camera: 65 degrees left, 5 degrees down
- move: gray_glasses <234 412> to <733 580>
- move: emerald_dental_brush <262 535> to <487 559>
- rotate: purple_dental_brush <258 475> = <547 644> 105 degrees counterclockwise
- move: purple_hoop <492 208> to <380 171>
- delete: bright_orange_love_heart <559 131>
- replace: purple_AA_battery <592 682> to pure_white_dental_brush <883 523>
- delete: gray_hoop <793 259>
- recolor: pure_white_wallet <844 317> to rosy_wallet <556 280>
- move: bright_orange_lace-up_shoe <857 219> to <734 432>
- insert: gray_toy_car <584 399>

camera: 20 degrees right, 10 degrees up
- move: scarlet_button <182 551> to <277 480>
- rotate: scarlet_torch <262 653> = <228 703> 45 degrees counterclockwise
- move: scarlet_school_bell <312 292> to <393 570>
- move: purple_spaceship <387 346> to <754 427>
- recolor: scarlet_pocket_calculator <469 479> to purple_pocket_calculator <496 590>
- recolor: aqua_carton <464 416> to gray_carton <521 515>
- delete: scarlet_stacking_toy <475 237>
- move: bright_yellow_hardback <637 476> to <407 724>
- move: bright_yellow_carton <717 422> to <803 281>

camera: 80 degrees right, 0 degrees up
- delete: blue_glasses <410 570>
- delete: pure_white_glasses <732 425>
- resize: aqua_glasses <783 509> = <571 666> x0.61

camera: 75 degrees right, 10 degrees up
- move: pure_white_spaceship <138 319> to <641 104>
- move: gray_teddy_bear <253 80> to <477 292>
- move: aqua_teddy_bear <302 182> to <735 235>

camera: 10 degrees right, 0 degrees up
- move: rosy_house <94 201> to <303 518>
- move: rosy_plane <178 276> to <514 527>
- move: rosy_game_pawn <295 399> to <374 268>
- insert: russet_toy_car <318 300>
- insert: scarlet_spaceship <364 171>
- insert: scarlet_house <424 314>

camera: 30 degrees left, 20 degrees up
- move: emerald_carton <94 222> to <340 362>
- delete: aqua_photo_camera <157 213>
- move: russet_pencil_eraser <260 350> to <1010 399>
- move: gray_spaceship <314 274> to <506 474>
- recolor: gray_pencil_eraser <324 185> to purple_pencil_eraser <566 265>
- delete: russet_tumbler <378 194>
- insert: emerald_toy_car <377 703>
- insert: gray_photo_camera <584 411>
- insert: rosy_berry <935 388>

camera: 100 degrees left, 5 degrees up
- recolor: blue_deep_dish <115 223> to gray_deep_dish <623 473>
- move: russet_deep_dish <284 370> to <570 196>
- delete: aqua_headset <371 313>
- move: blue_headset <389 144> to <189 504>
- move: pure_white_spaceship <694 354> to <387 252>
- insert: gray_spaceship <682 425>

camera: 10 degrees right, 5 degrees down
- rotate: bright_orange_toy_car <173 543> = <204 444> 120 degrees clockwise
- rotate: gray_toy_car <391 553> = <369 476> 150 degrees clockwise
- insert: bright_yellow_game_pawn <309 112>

___

> _Your task_: Output the lines above exactly, but only those between the line holding "- move: emerald_dental_brush" and the line holding "- move: bright_orange_lace-up_shoe", inclusive.

> _Output below_:
- move: emerald_dental_brush <262 535> to <487 559>
- rotate: purple_dental_brush <258 475> = <547 644> 105 degrees counterclockwise
- move: purple_hoop <492 208> to <380 171>
- delete: bright_orange_love_heart <559 131>
- replace: purple_AA_battery <592 682> to pure_white_dental_brush <883 523>
- delete: gray_hoop <793 259>
- recolor: pure_white_wallet <844 317> to rosy_wallet <556 280>
- move: bright_orange_lace-up_shoe <857 219> to <734 432>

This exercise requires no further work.